* [Problem] The following entries are to be repeated exactly, and the pictures are to be left behind.

Spatial reasoning data
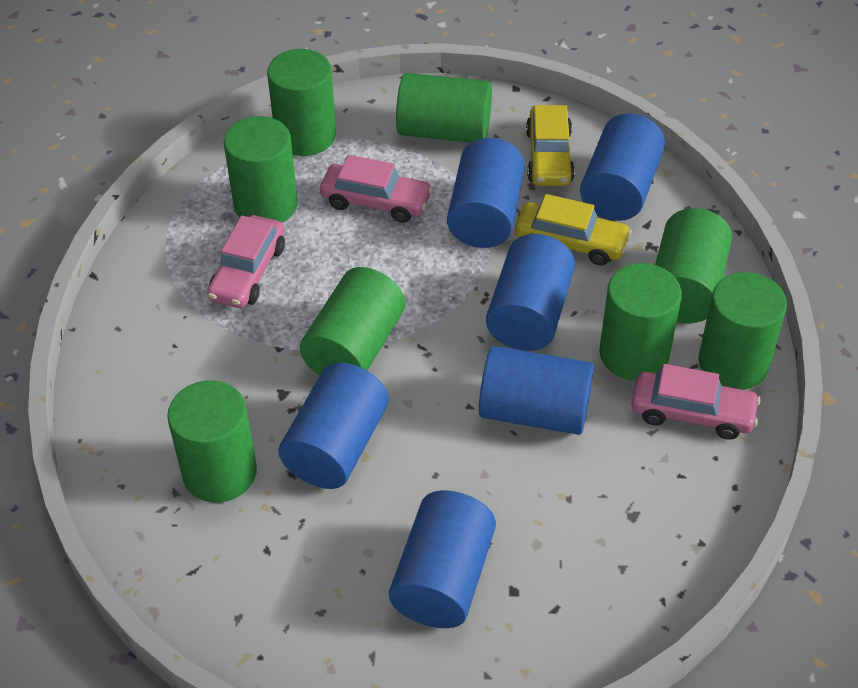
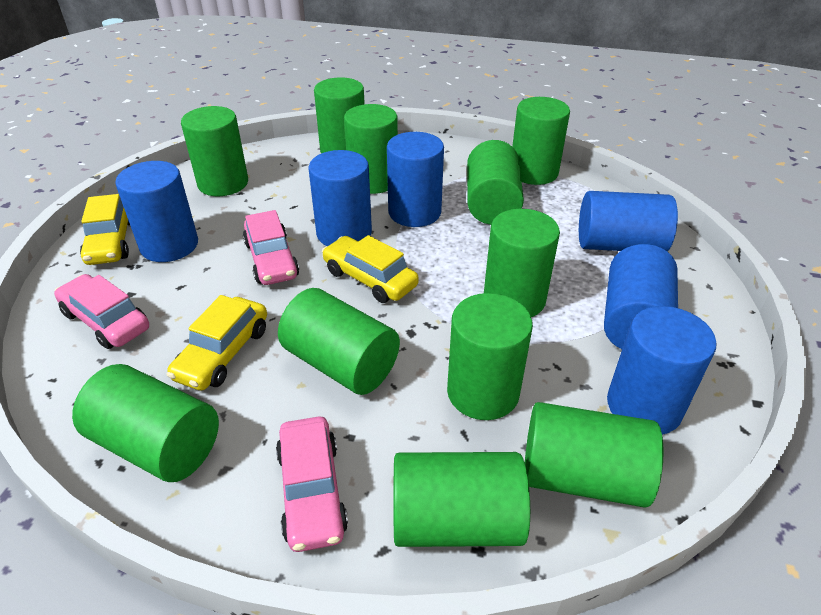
green cylinder: 8 -> 11
yellow car: 2 -> 3

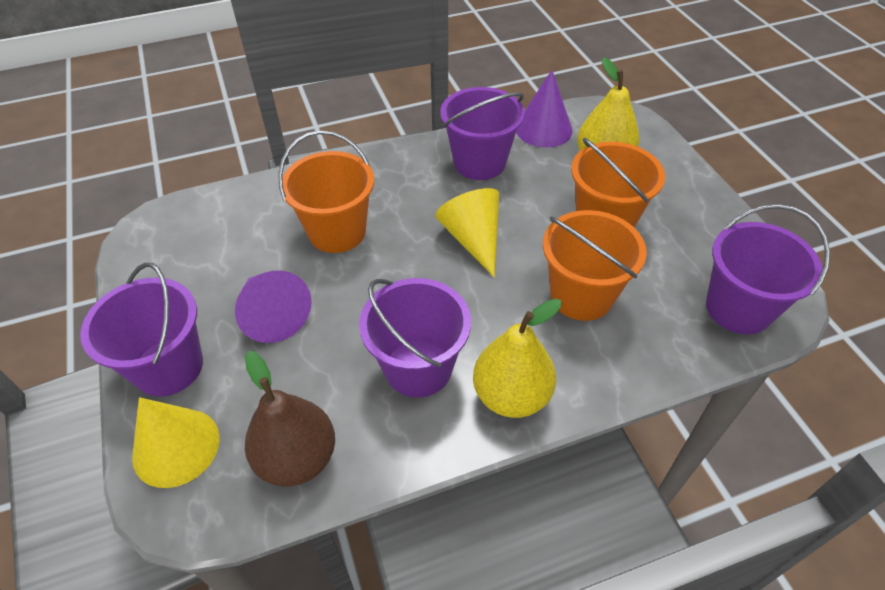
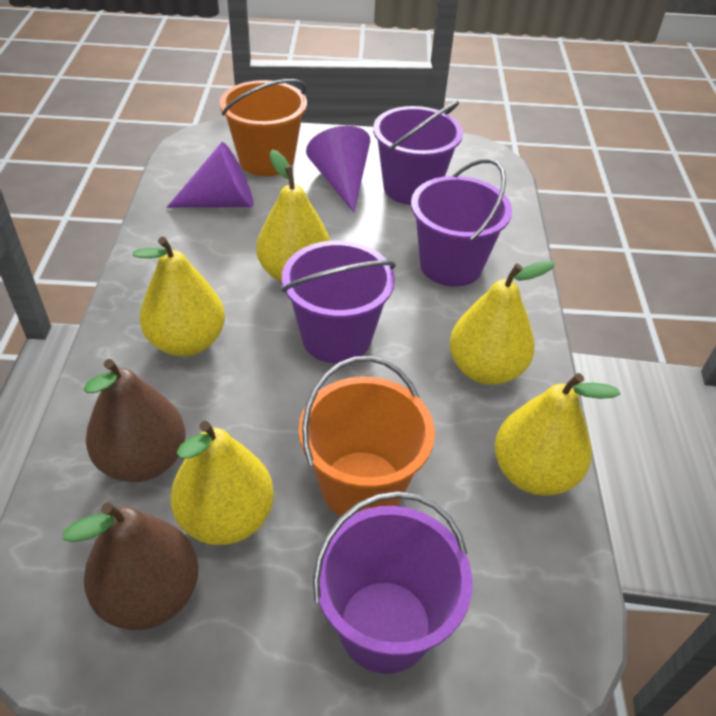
brown pear: 1 -> 2
orange bucket: 3 -> 2
yellow cone: 2 -> 0
yellow pear: 2 -> 5

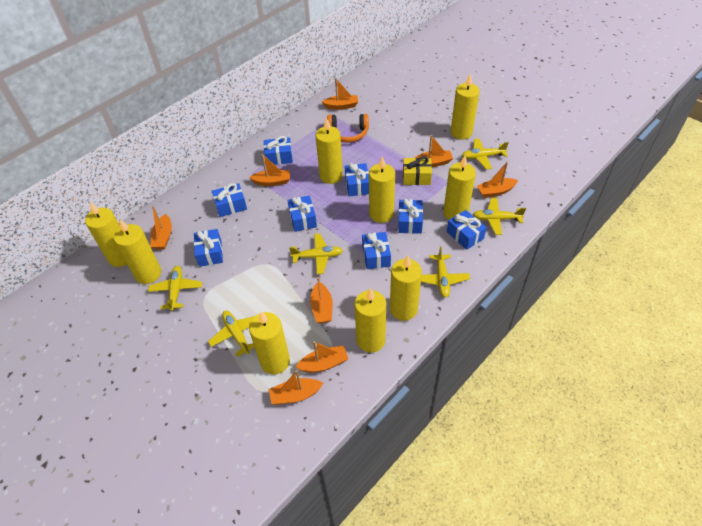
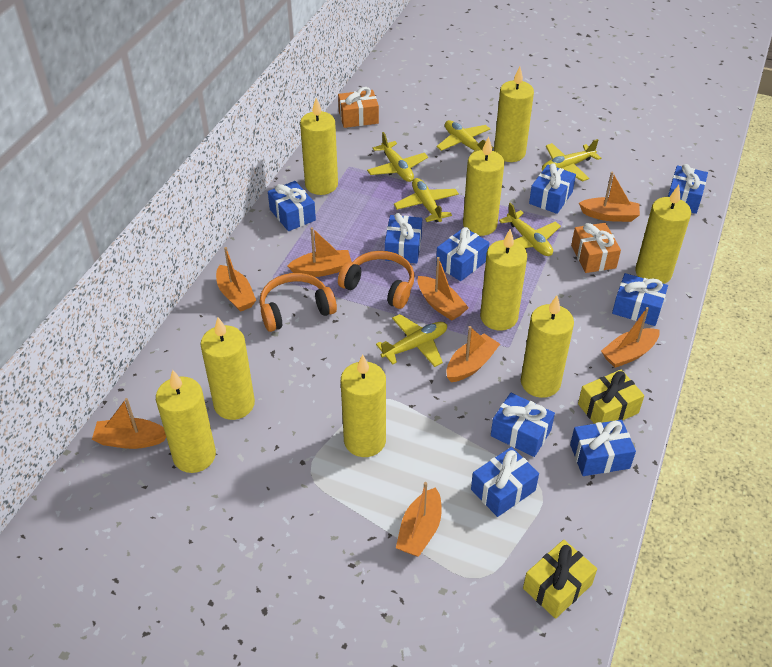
blue gift: 8 -> 9
orange gift: 0 -> 2
orange headphones: 1 -> 2
yellow gift: 1 -> 2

* [Response to the exercise]
green cylinder: 8 -> 11
yellow car: 2 -> 3

brown pear: 1 -> 2
orange bucket: 3 -> 2
yellow cone: 2 -> 0
yellow pear: 2 -> 5

blue gift: 8 -> 9
orange gift: 0 -> 2
orange headphones: 1 -> 2
yellow gift: 1 -> 2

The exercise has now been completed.